Available data ::
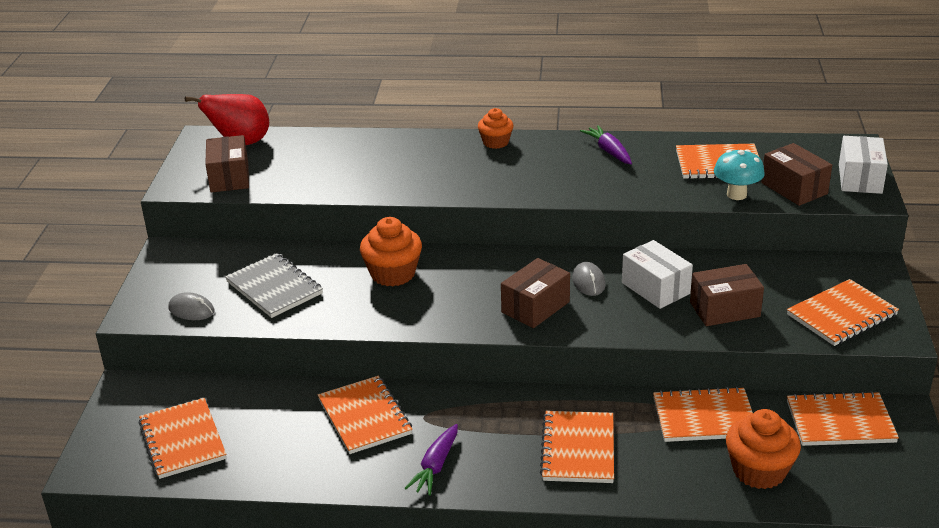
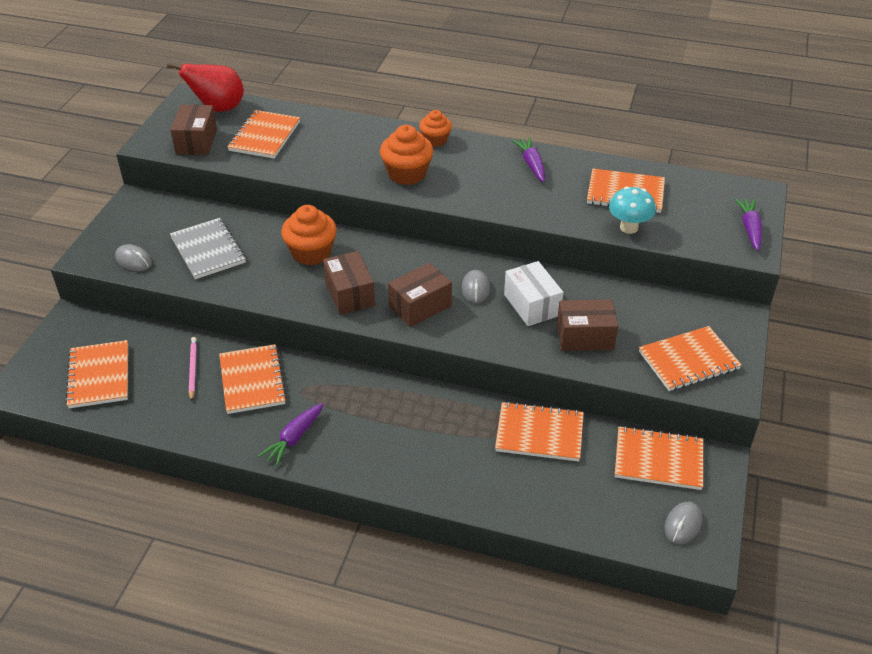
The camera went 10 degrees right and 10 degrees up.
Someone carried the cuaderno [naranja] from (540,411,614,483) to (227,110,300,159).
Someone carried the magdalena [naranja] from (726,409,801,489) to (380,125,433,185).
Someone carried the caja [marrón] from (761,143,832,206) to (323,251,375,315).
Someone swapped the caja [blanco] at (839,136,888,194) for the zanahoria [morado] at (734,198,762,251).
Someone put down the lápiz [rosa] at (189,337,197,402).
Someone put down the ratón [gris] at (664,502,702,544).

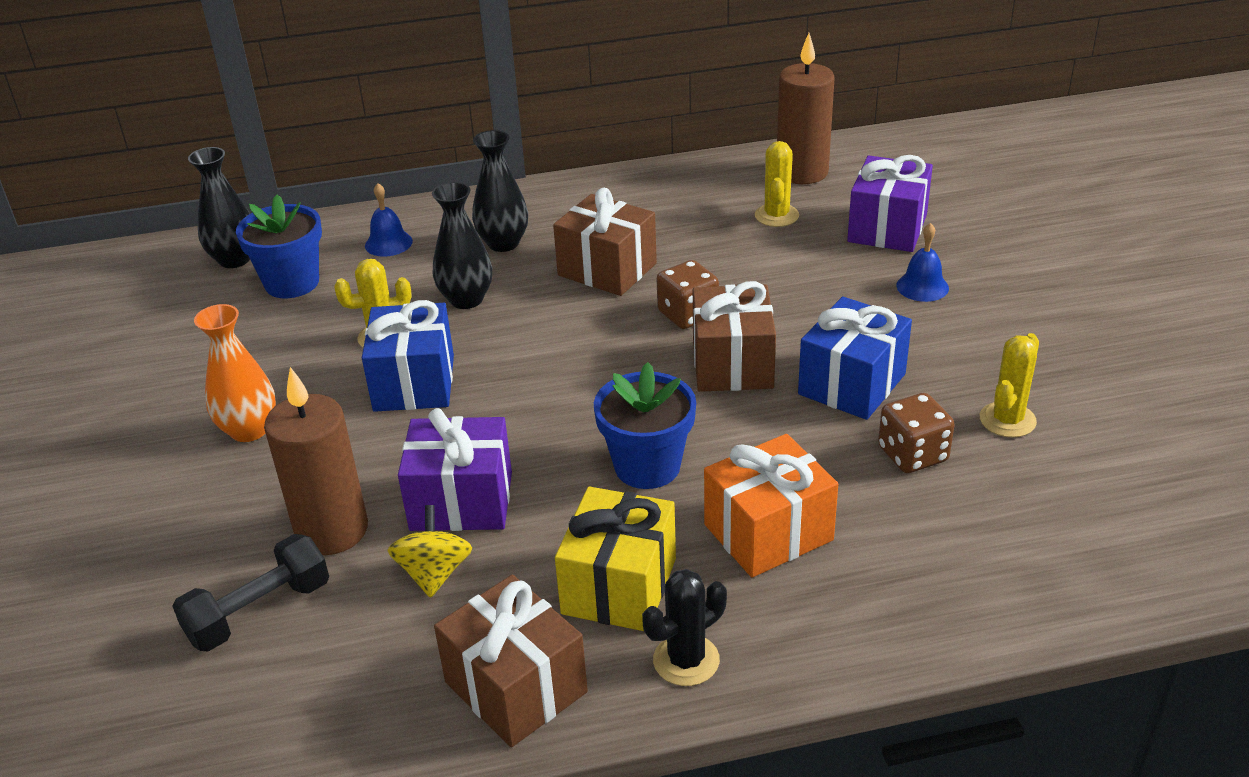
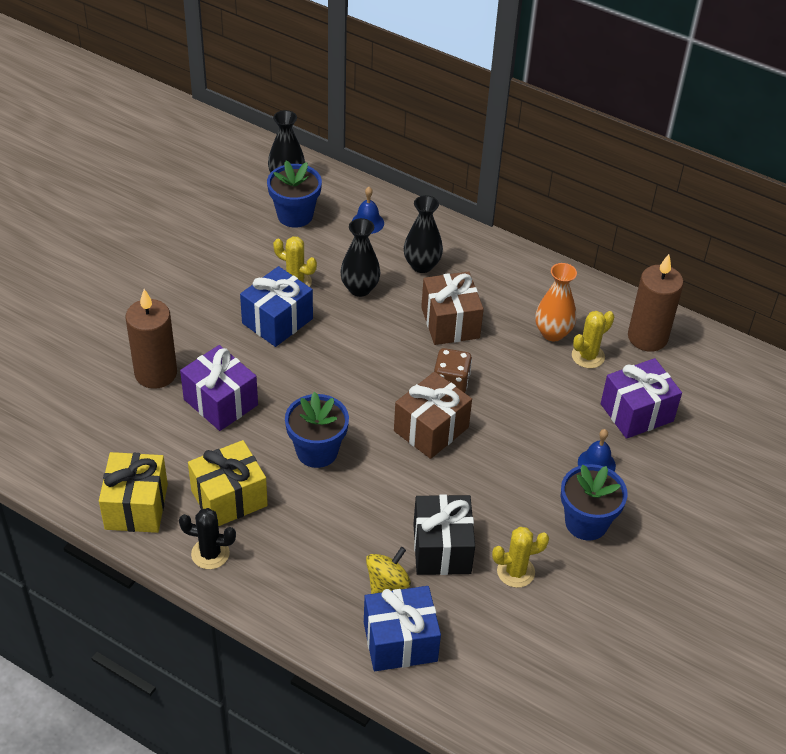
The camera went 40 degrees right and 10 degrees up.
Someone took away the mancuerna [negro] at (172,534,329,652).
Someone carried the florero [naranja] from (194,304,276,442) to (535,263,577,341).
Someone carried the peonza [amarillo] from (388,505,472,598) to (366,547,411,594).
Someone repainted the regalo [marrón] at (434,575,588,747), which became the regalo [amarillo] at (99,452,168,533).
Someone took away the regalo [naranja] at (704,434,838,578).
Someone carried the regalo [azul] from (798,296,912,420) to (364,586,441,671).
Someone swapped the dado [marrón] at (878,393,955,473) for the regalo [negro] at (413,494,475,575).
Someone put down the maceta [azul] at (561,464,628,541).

Exercise instructions :: Pictures are to be left out, and the lines from the beginning of the records through the line with "Someone carried the magdalena" are to be printed exactly, with nothing added.

Answer space ::
The camera went 10 degrees right and 10 degrees up.
Someone carried the cuaderno [naranja] from (540,411,614,483) to (227,110,300,159).
Someone carried the magdalena [naranja] from (726,409,801,489) to (380,125,433,185).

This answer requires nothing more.